**Task directions:**
Start at the first line of the material below and retype each line through the one containing "yellow rectangle at", exactly.

**Data for analysis:**

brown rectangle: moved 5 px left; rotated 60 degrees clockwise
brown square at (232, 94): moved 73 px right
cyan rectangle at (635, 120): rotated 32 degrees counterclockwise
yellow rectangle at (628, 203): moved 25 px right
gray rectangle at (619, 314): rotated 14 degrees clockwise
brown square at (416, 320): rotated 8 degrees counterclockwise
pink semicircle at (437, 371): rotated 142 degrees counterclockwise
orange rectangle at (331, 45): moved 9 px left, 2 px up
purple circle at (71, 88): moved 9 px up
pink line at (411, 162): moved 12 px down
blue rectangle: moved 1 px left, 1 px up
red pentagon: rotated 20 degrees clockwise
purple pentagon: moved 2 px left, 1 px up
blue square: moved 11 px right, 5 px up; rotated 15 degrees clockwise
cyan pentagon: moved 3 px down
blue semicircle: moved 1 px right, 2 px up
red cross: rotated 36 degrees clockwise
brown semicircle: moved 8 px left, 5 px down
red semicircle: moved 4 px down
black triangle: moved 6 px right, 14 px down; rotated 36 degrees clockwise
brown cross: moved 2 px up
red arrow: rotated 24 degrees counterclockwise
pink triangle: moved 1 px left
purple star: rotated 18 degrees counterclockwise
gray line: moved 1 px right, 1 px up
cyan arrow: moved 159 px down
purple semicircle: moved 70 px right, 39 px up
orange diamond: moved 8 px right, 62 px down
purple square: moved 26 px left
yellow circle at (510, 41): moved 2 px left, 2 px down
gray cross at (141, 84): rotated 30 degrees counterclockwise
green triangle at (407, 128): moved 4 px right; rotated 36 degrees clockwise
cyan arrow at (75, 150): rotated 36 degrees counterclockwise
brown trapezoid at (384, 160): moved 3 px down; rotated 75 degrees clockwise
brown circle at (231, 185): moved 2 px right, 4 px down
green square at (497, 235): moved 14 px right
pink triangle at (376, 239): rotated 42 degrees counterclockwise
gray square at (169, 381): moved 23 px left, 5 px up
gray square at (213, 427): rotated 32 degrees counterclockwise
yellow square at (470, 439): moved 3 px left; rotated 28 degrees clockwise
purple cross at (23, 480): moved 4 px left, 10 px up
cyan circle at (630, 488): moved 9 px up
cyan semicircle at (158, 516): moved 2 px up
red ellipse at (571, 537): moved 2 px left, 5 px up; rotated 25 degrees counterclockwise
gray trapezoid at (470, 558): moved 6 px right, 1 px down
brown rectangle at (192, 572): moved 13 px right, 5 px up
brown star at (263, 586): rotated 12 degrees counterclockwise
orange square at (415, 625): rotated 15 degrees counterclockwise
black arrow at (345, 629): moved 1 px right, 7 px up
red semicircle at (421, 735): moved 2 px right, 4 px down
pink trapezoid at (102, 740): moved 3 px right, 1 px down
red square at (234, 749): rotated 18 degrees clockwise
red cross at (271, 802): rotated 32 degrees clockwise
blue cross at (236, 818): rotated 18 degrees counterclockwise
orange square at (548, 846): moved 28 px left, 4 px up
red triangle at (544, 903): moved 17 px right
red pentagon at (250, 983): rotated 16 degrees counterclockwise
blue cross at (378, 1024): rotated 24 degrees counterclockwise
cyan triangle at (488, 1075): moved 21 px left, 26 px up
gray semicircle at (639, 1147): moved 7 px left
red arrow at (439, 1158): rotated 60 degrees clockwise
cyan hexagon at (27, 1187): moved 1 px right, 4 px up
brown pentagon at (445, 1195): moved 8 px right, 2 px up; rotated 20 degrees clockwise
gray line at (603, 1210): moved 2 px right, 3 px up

**Output for this task:**
brown rectangle: moved 5 px left; rotated 60 degrees clockwise
brown square at (232, 94): moved 73 px right
cyan rectangle at (635, 120): rotated 32 degrees counterclockwise
yellow rectangle at (628, 203): moved 25 px right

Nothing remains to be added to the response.